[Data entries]

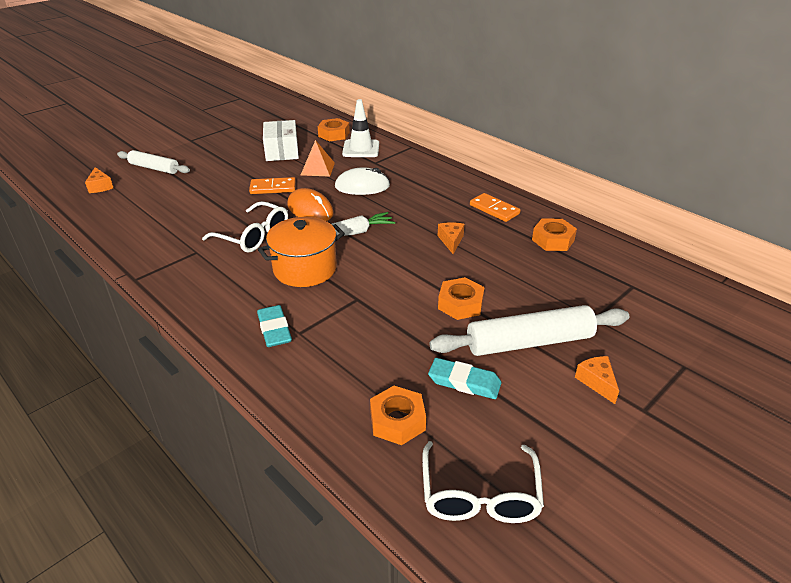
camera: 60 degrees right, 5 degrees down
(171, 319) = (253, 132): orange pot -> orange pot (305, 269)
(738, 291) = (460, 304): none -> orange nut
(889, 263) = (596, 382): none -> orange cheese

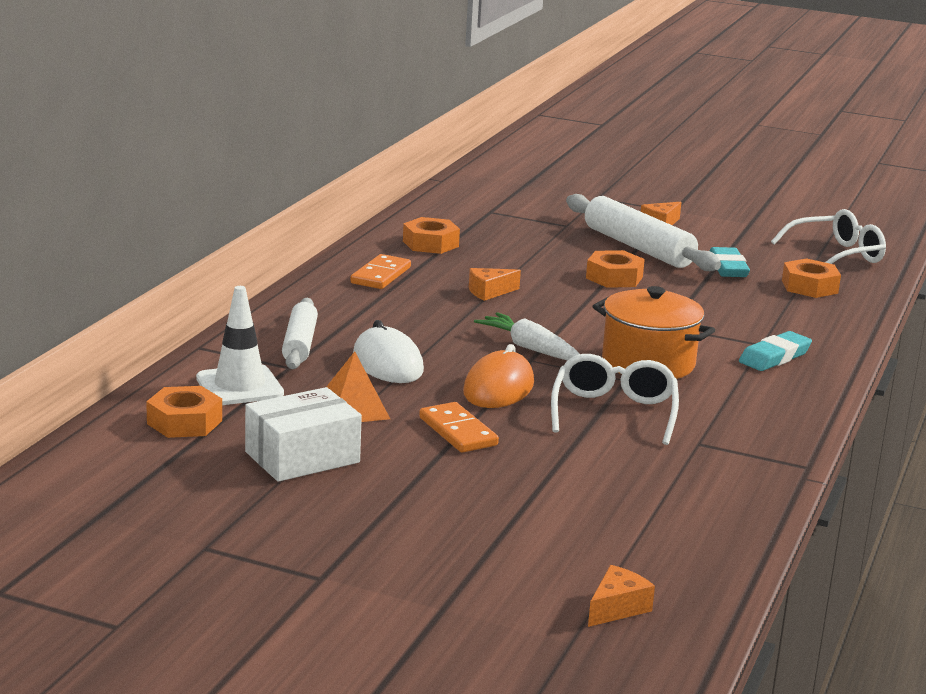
camera: 115 degrees left, 15 degrees down
(154, 168) = (489, 574): white rolling pin -> white rolling pin (300, 344)

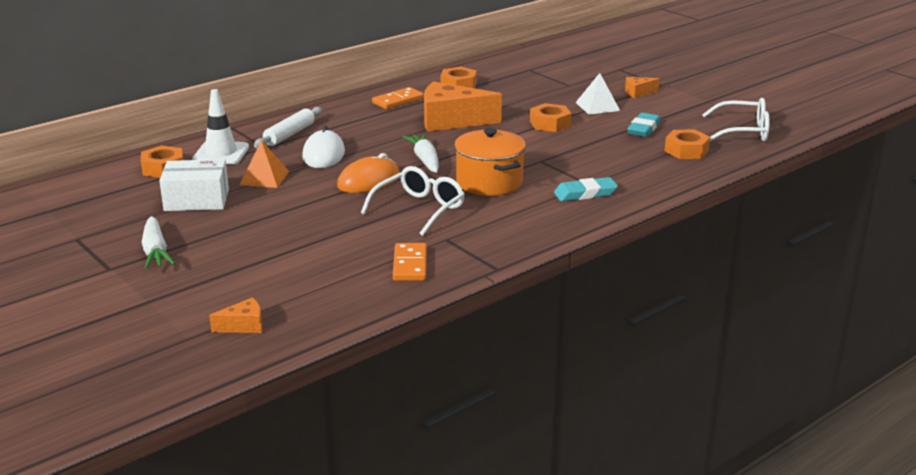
camera: 30 degrees right, 5 degrees up
(351, 539) = (155, 251): none -> white carrot
(457, 431) = (305, 202): orange domino -> orange domino (410, 265)
(489, 292) = (451, 121): orange cheese -> orange cheese, size x2.17
(638, 247) = (597, 106): white rolling pin -> white pyramid

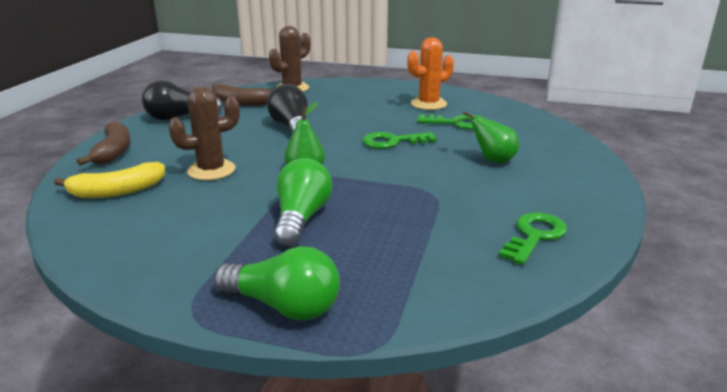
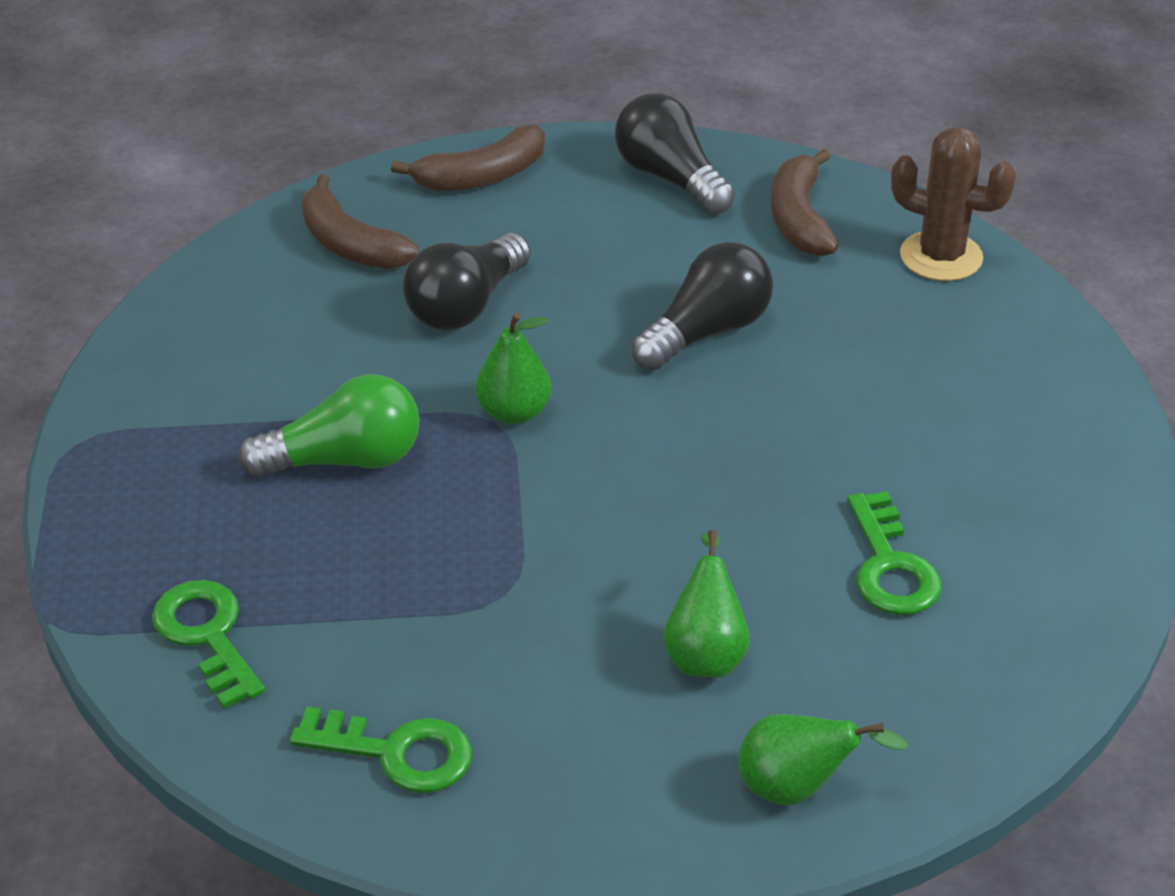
camera: 70 degrees right, 15 degrees up
(117, 191) = (350, 244): yellow banana -> brown banana
(211, 170) = (466, 305): brown cactus -> black light bulb
(284, 306) = (113, 516): green light bulb -> none
(393, 142) = (718, 488): green key -> green key (207, 635)
(428, 104) = (992, 494): orange cactus -> none
(571, 157) = (797, 788): none -> green pear

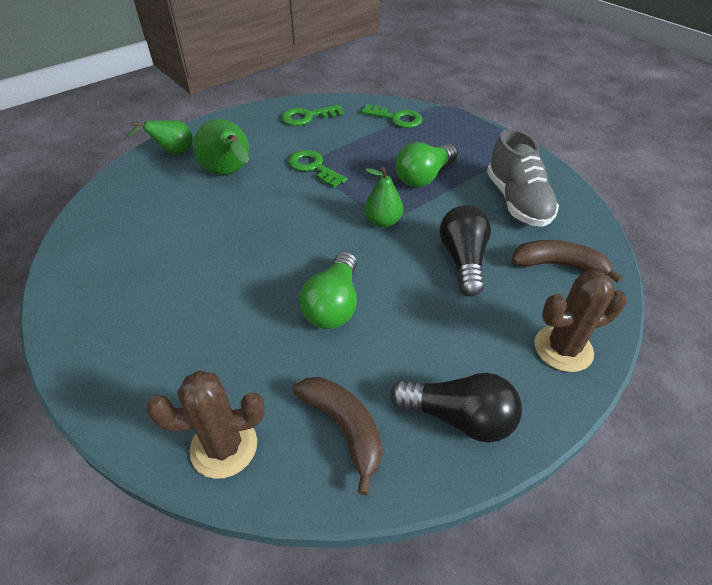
camera: 145 degrees right, 5 degrees up
(261, 345) = (517, 201): none -> grey shoe
(482, 176) = (563, 348): brown banana -> brown cactus
(705, 653) = (229, 174): green pear -> green pear, size x1.54
(707, 332) = (333, 305): black light bulb -> green light bulb
(890, 566) = (170, 230): green key -> green key (313, 167)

Exercise instructions:
Review the entries above and return every line where "orange" appears.

Your response:
(171, 319) = (253, 132): orange pot -> orange pot (305, 269)
(738, 291) = (460, 304): none -> orange nut
(889, 263) = (596, 382): none -> orange cheese
(457, 431) = (305, 202): orange domino -> orange domino (410, 265)
(489, 292) = (451, 121): orange cheese -> orange cheese, size x2.17
(428, 104) = (992, 494): orange cactus -> none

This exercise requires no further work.